Give back every record exactly as written.
···
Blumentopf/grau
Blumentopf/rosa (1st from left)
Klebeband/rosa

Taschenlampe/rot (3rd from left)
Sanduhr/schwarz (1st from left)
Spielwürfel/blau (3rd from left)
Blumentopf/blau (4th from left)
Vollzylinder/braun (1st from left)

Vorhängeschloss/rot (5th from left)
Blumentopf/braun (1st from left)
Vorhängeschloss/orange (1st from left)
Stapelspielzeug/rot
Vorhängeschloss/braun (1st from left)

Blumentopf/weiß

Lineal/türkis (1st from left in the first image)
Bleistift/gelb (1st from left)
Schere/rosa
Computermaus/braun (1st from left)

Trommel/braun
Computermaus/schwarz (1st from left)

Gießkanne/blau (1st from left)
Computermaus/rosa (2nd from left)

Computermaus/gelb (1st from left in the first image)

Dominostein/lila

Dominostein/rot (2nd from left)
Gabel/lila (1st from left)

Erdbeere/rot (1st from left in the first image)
···
Exercise output ::
Blumentopf/grau
Blumentopf/rosa (1st from left)
Klebeband/rosa

Taschenlampe/rot (3rd from left)
Sanduhr/schwarz (1st from left)
Spielwürfel/blau (3rd from left)
Blumentopf/blau (4th from left)
Vollzylinder/braun (1st from left)

Vorhängeschloss/rot (5th from left)
Blumentopf/braun (1st from left)
Vorhängeschloss/orange (1st from left)
Stapelspielzeug/rot
Vorhängeschloss/braun (1st from left)

Blumentopf/weiß

Lineal/türkis (1st from left in the first image)
Bleistift/gelb (1st from left)
Schere/rosa
Computermaus/braun (1st from left)

Trommel/braun
Computermaus/schwarz (1st from left)

Gießkanne/blau (1st from left)
Computermaus/rosa (2nd from left)

Computermaus/gelb (1st from left in the first image)

Dominostein/lila

Dominostein/rot (2nd from left)
Gabel/lila (1st from left)

Erdbeere/rot (1st from left in the first image)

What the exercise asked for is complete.